BEGIN Information

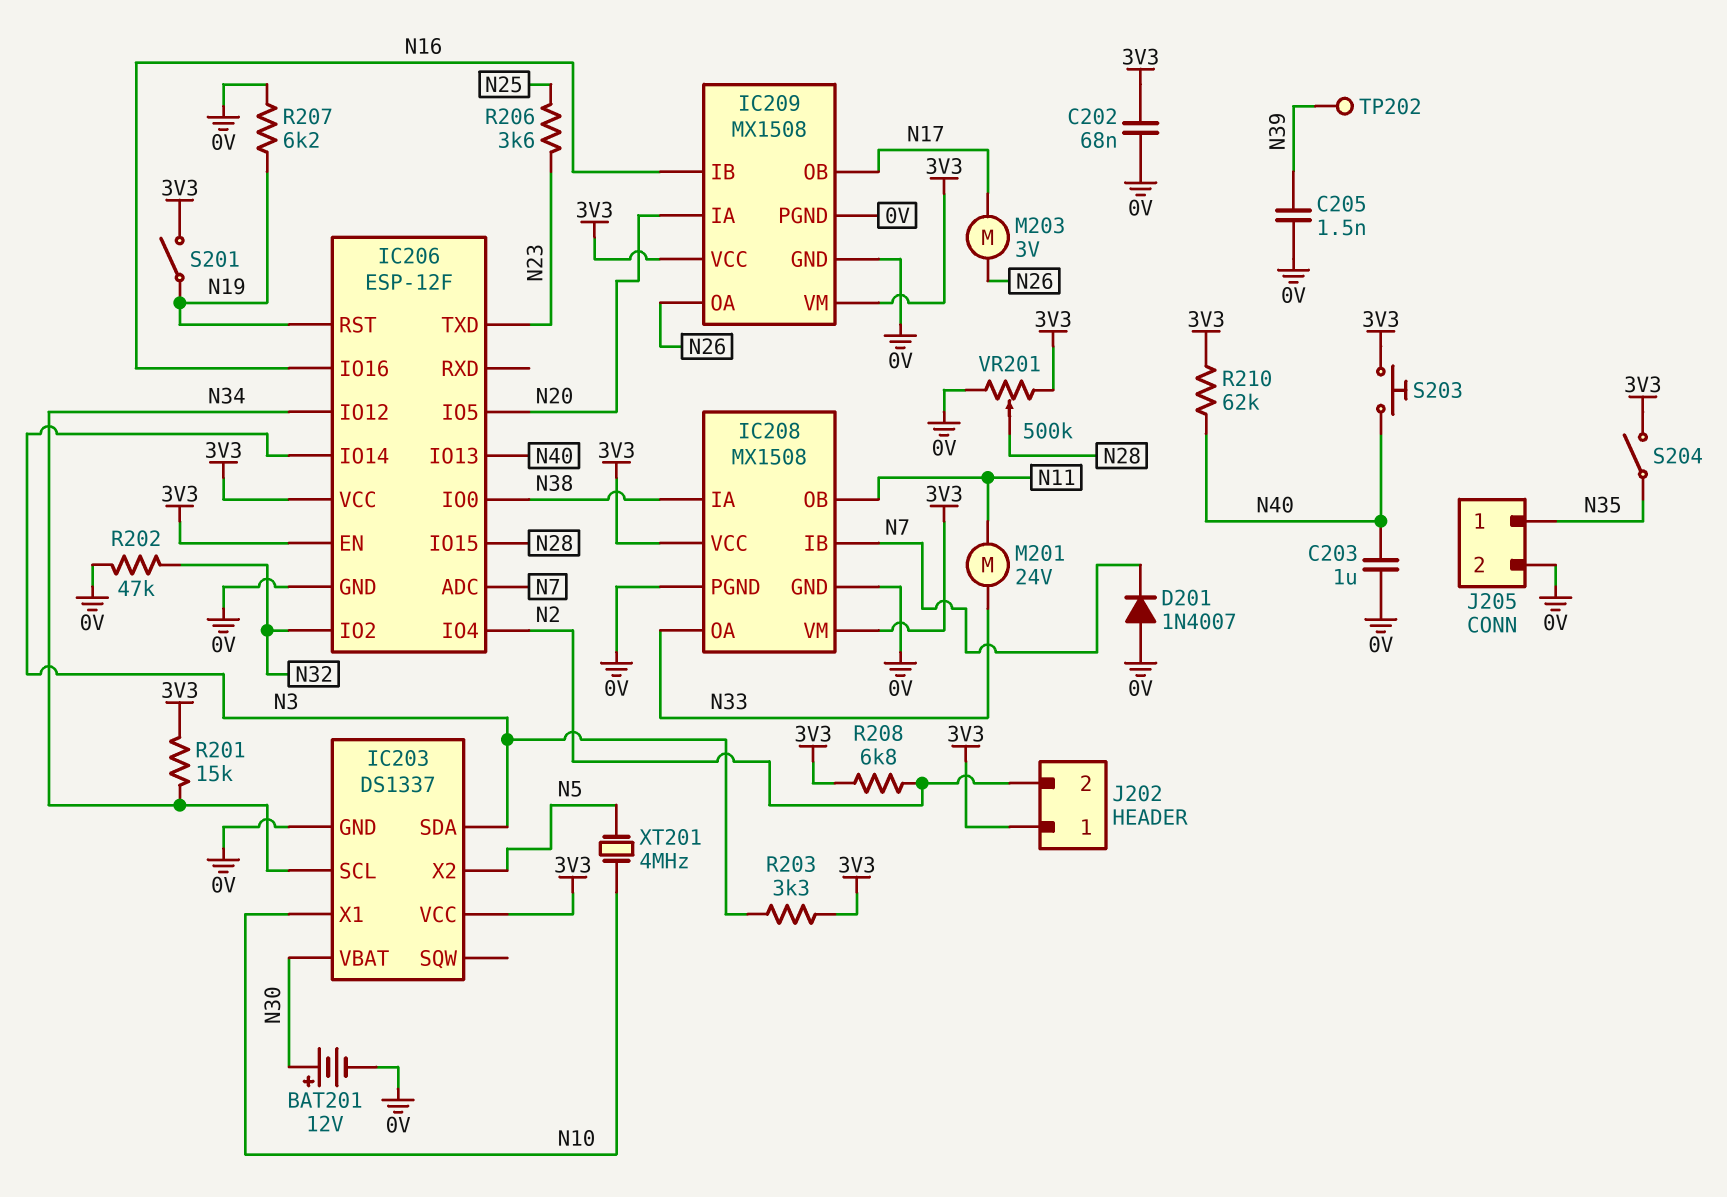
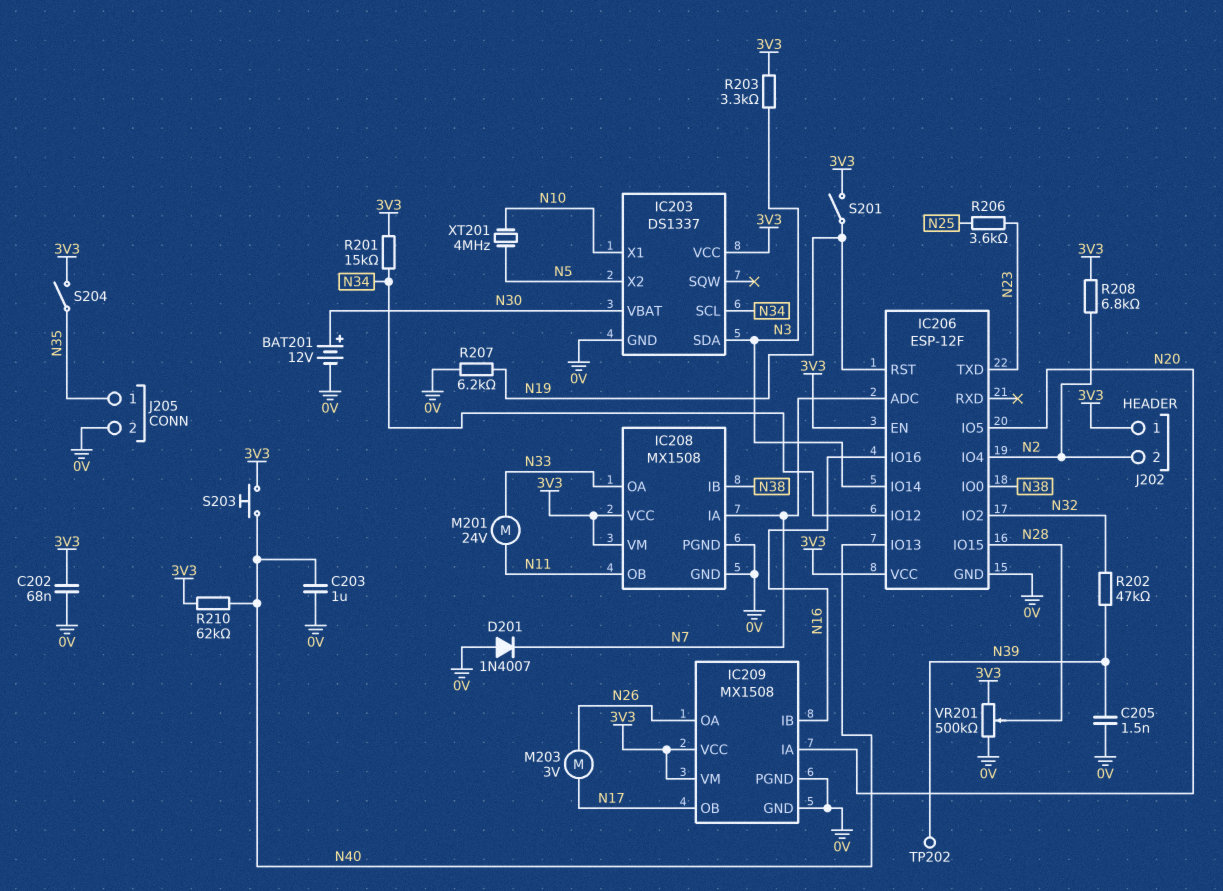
IC208 pin IA: N38 -> N7
IC208 pin IB: N7 -> N38
R202: 47k (0V, N32) -> 47k (N32, N39)

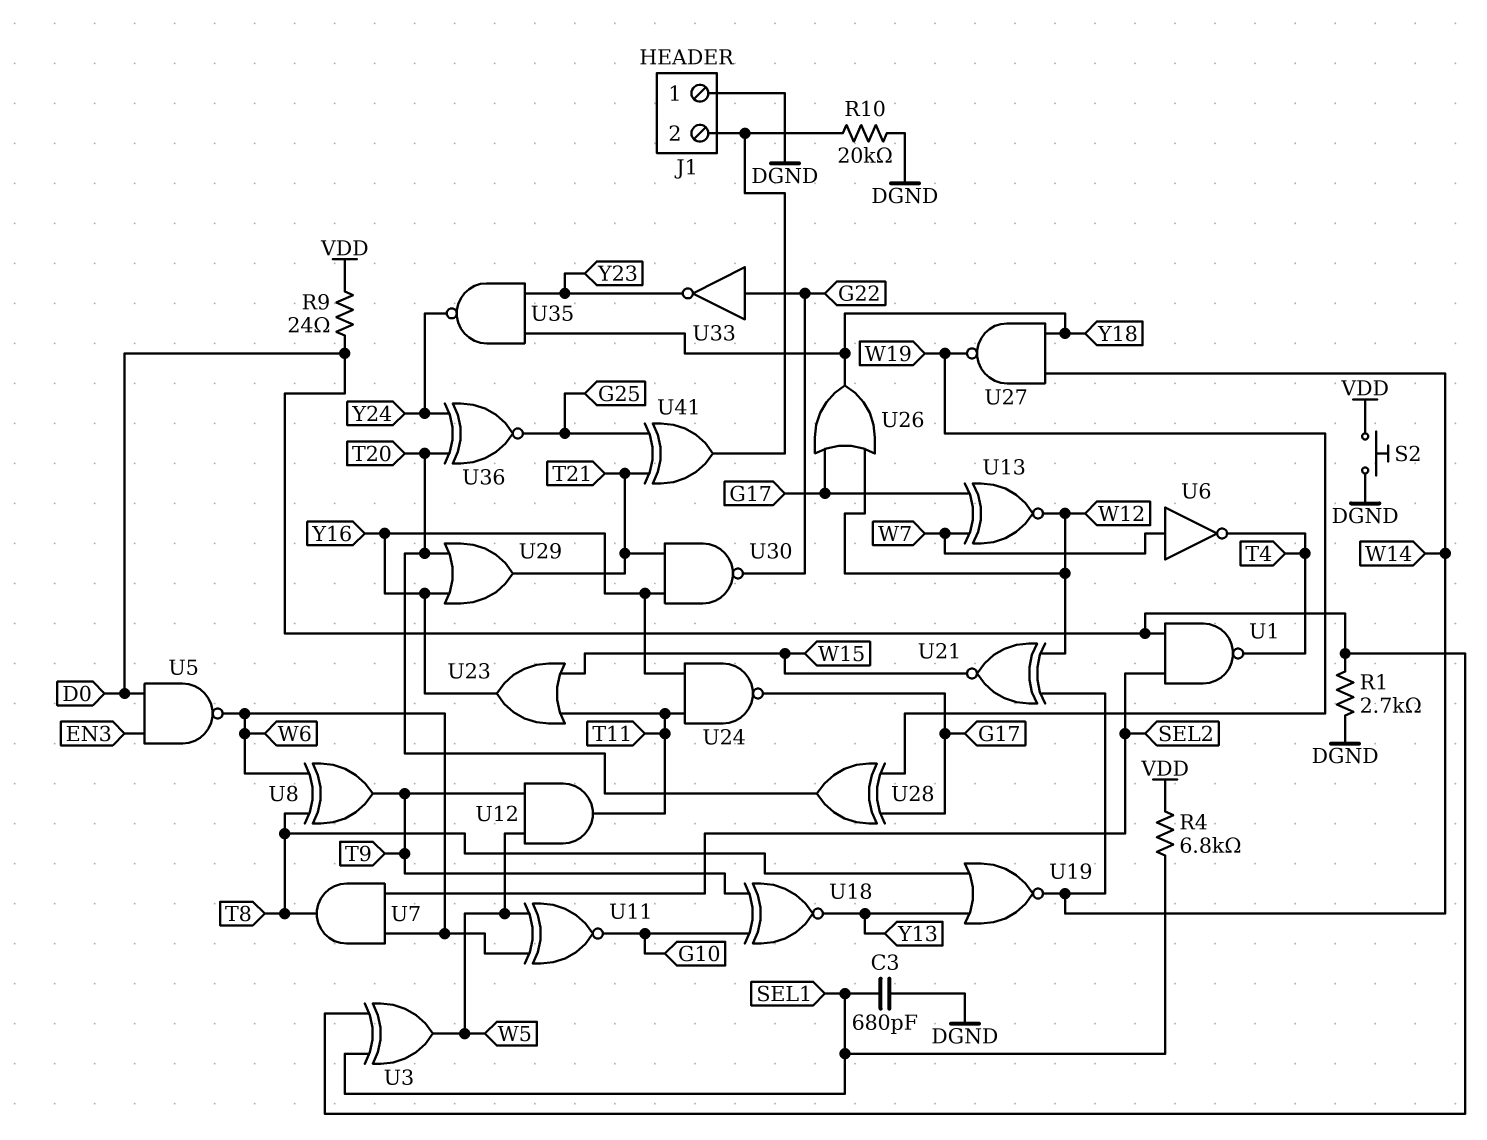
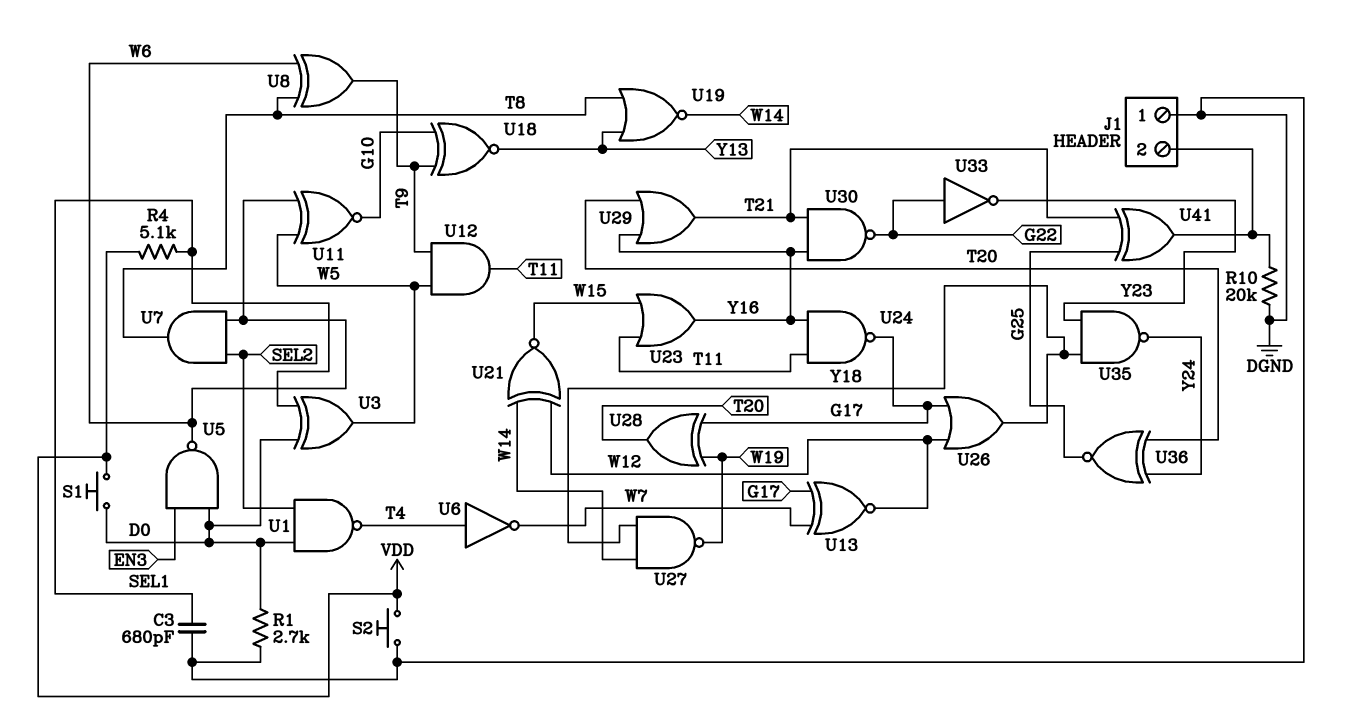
R4: 6.8k (SEL1, VDD) -> 5.1k (SEL1, VDD)
R9: 24 (D0, VDD) -> none
S1: none -> button (D0, VDD)
U6: NOT (in W7, out T4) -> NOT (in T4, out W7)

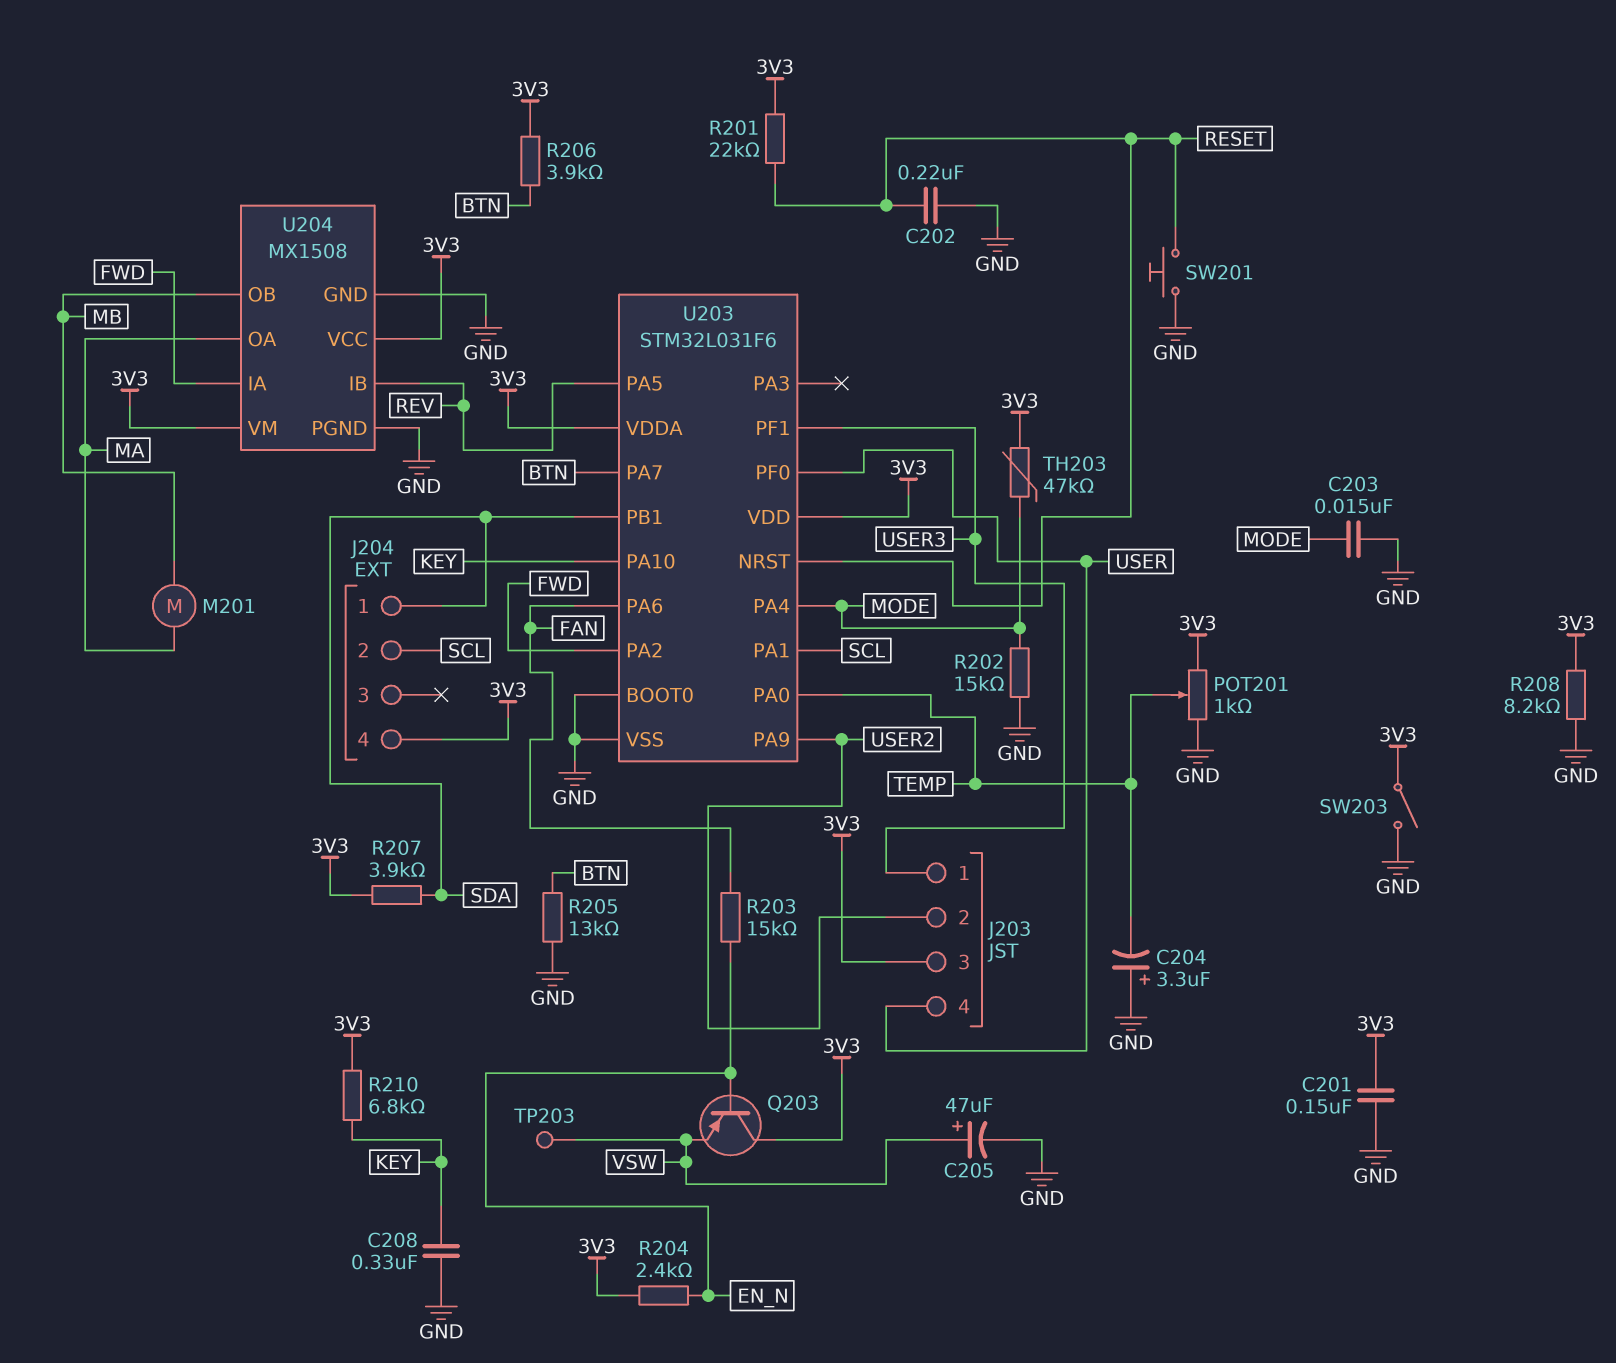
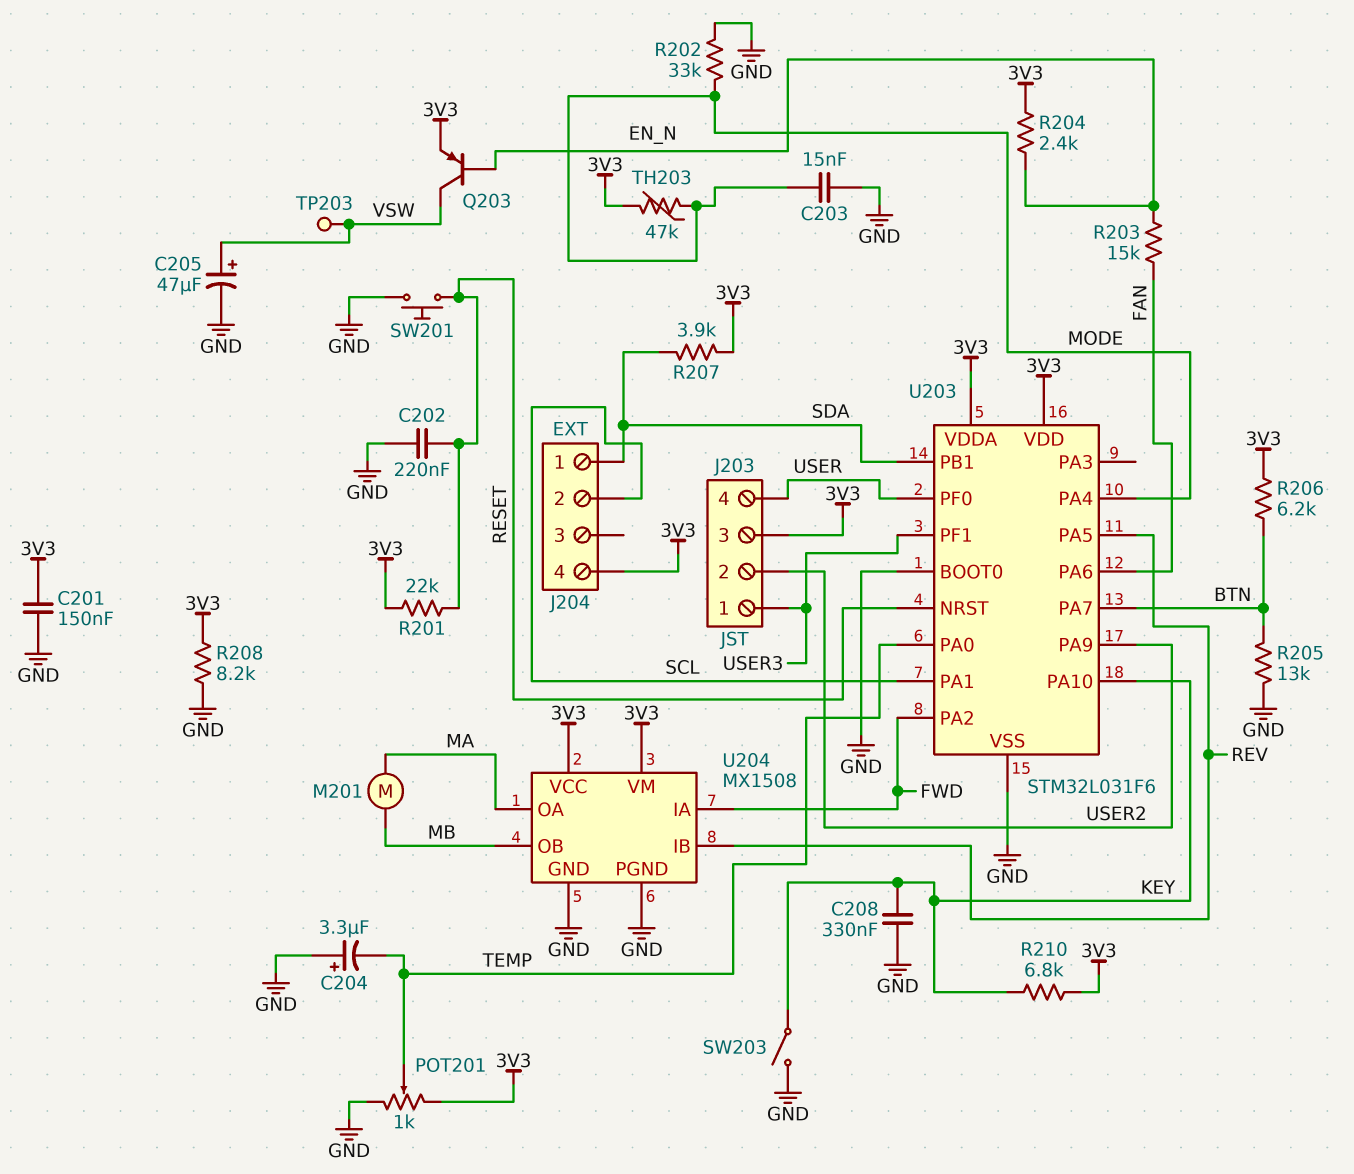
Q203: PNP (B EN_N, C 3V3, E VSW) -> PNP (B EN_N, C VSW, E 3V3)
R202: 15k (GND, MODE) -> 33k (GND, MODE)
R206: 3.9k (3V3, BTN) -> 6.2k (3V3, BTN)
SW203: switch (3V3, GND) -> switch (GND, KEY)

END Information

A faithful copy is needed: reproduce all of the data above, leaving the pictures out.

▸ Completed task
IC208 pin IA: N38 -> N7
IC208 pin IB: N7 -> N38
R202: 47k (0V, N32) -> 47k (N32, N39)

R4: 6.8k (SEL1, VDD) -> 5.1k (SEL1, VDD)
R9: 24 (D0, VDD) -> none
S1: none -> button (D0, VDD)
U6: NOT (in W7, out T4) -> NOT (in T4, out W7)

Q203: PNP (B EN_N, C 3V3, E VSW) -> PNP (B EN_N, C VSW, E 3V3)
R202: 15k (GND, MODE) -> 33k (GND, MODE)
R206: 3.9k (3V3, BTN) -> 6.2k (3V3, BTN)
SW203: switch (3V3, GND) -> switch (GND, KEY)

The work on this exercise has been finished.